- [PROBLEM STATEMENT] Would you copy out the following entries exactly, without any of the pictures?

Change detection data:
____
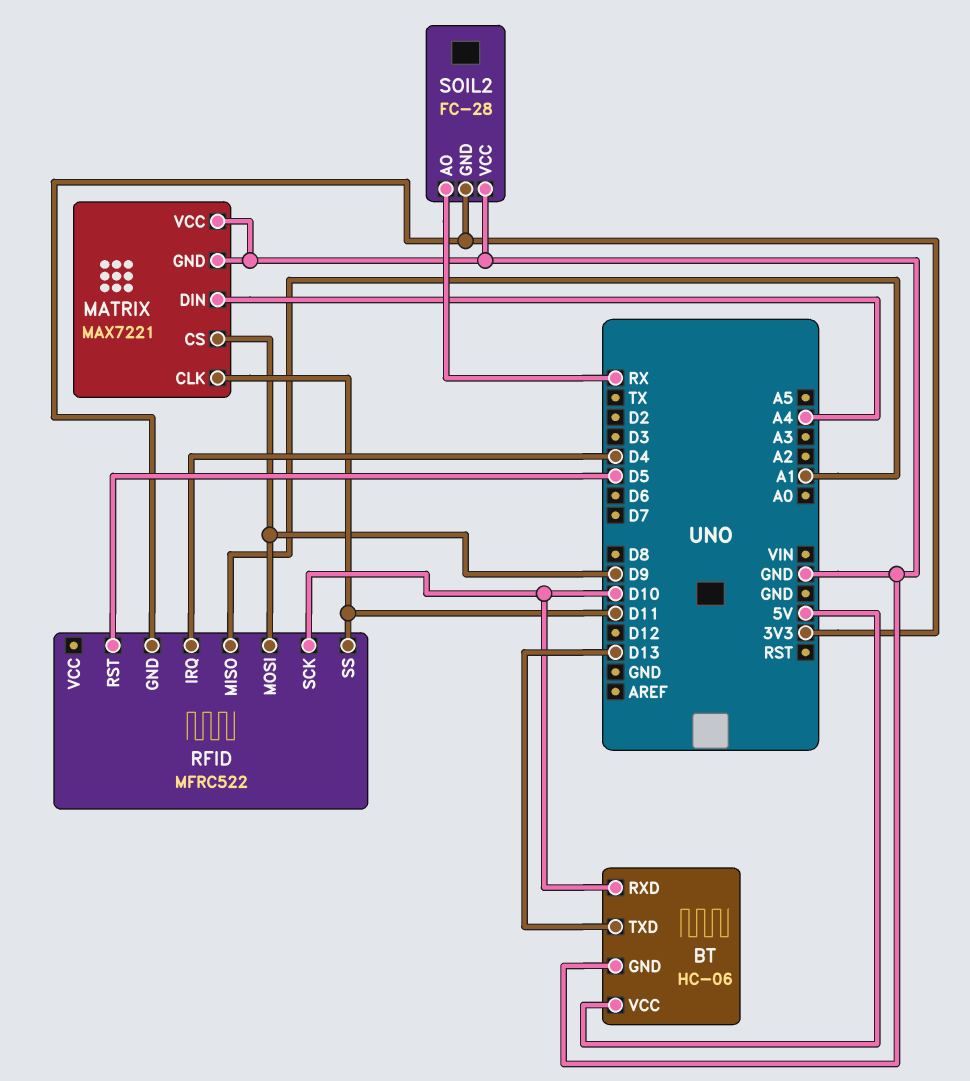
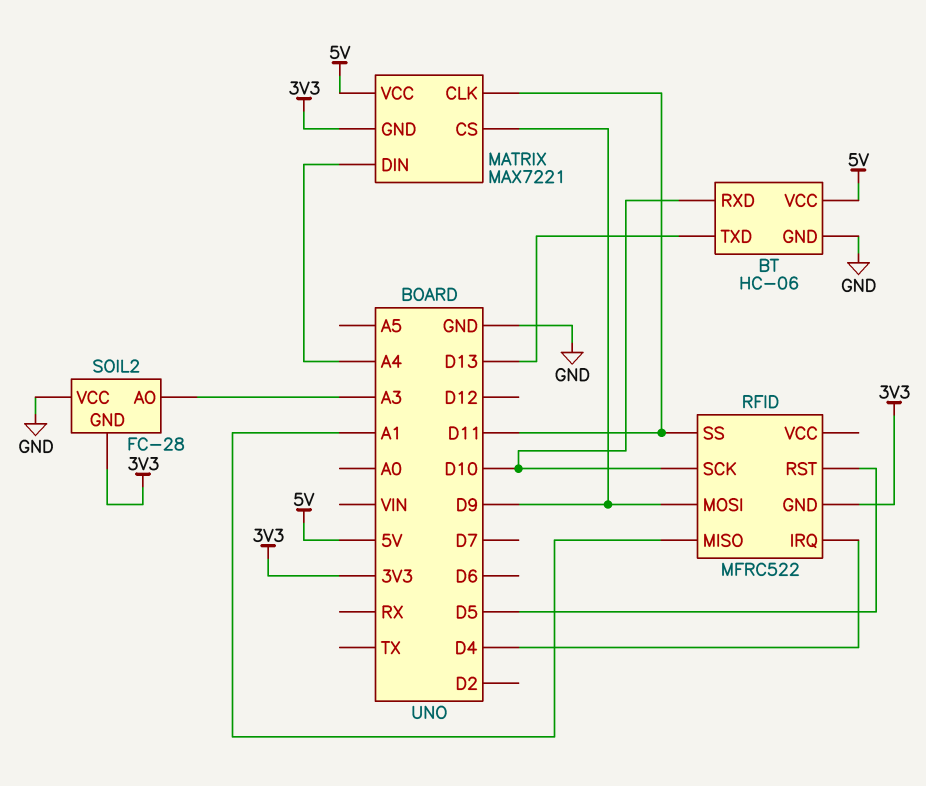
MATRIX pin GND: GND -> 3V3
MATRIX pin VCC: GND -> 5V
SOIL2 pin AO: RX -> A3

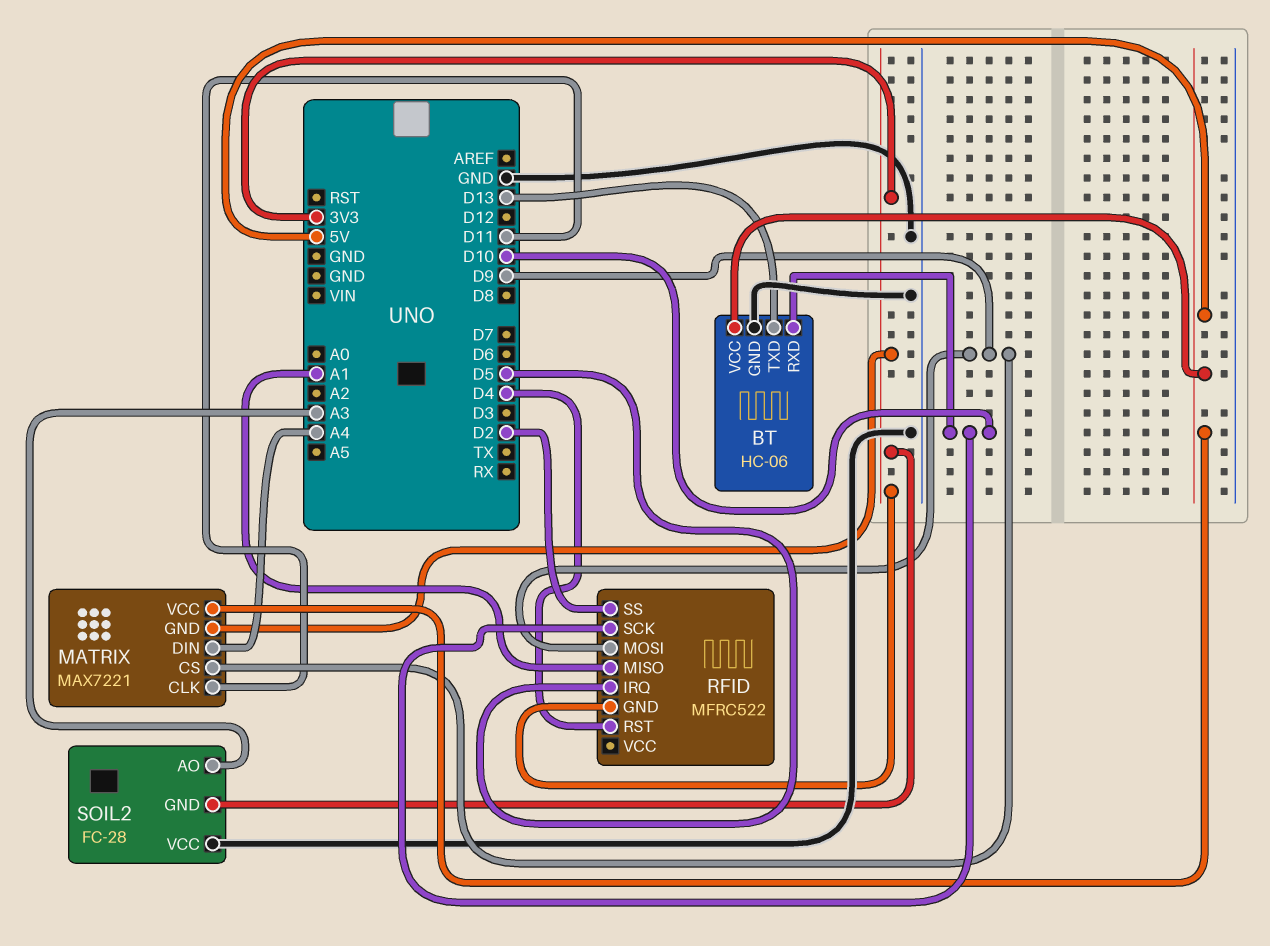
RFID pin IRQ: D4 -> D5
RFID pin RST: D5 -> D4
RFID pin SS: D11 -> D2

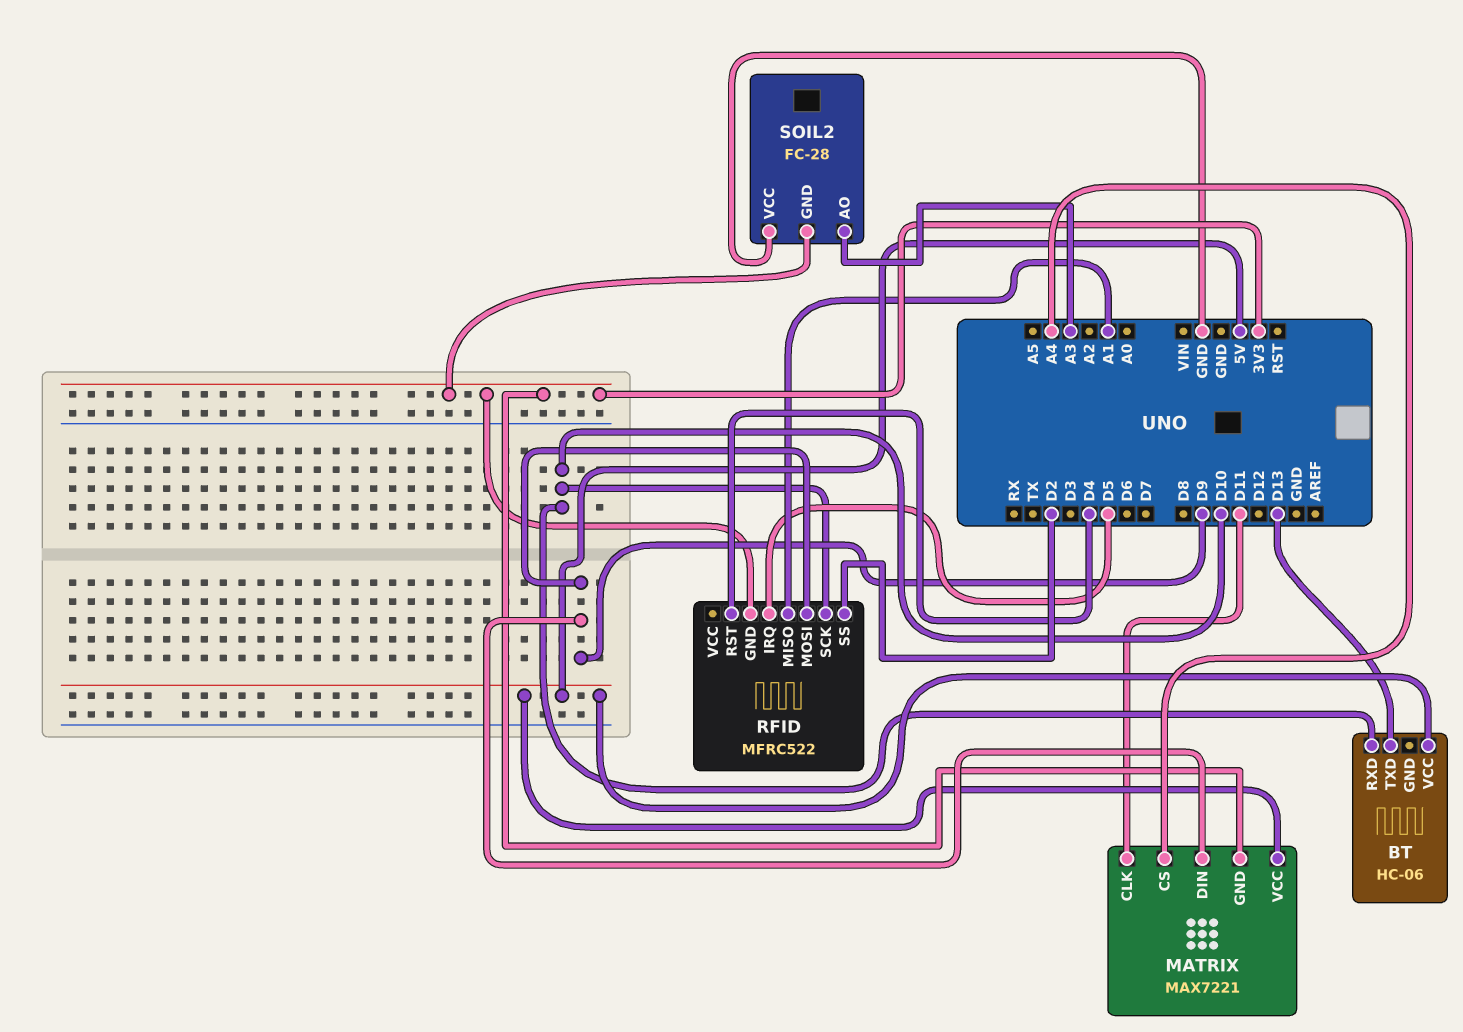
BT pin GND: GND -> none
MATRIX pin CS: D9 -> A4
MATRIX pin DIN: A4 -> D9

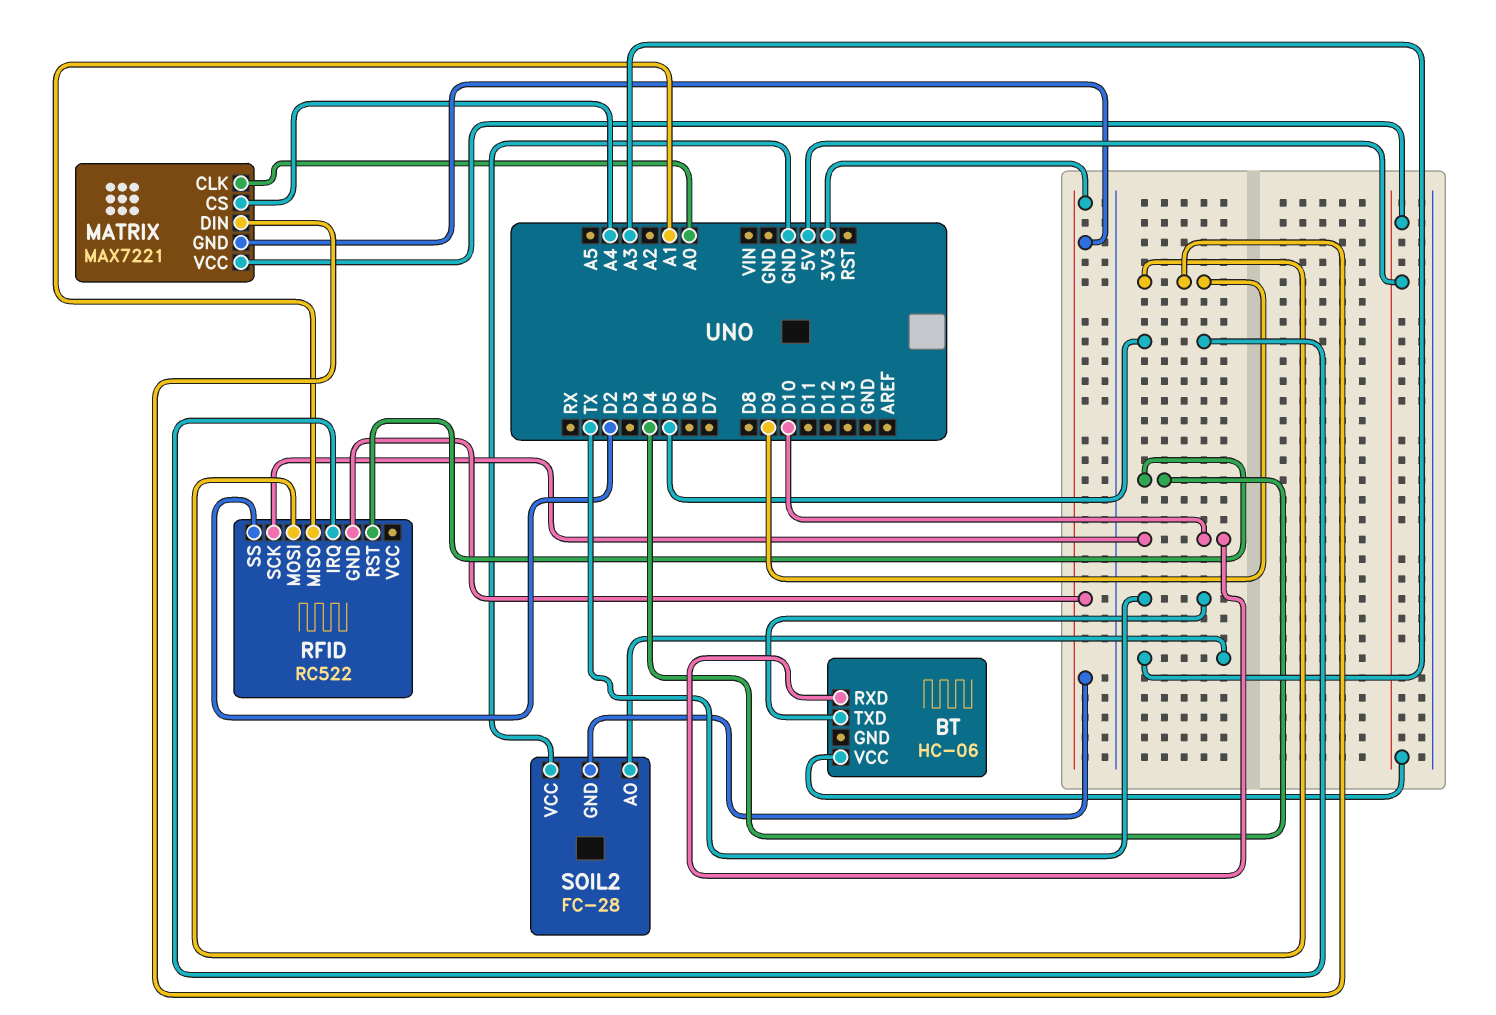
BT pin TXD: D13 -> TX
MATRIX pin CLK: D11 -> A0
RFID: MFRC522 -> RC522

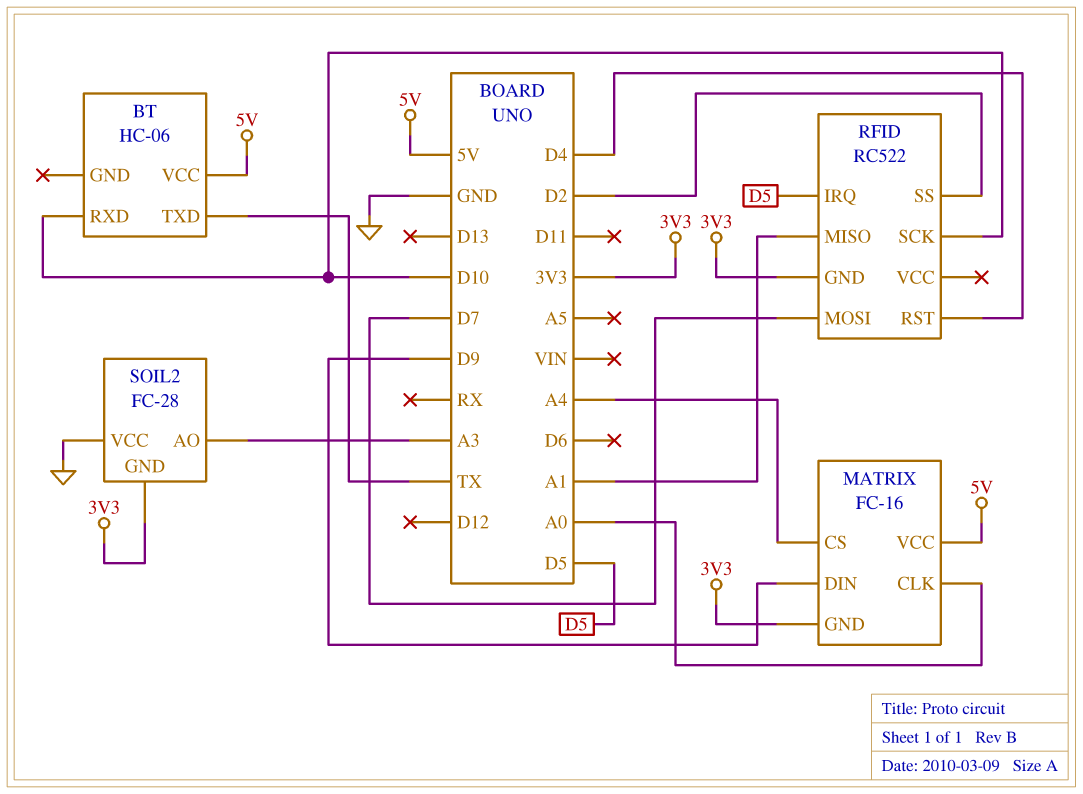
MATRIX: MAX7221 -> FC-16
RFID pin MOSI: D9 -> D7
____
- [RESPONSE TO THIS EXERCISE]
MATRIX pin GND: GND -> 3V3
MATRIX pin VCC: GND -> 5V
SOIL2 pin AO: RX -> A3

RFID pin IRQ: D4 -> D5
RFID pin RST: D5 -> D4
RFID pin SS: D11 -> D2

BT pin GND: GND -> none
MATRIX pin CS: D9 -> A4
MATRIX pin DIN: A4 -> D9

BT pin TXD: D13 -> TX
MATRIX pin CLK: D11 -> A0
RFID: MFRC522 -> RC522

MATRIX: MAX7221 -> FC-16
RFID pin MOSI: D9 -> D7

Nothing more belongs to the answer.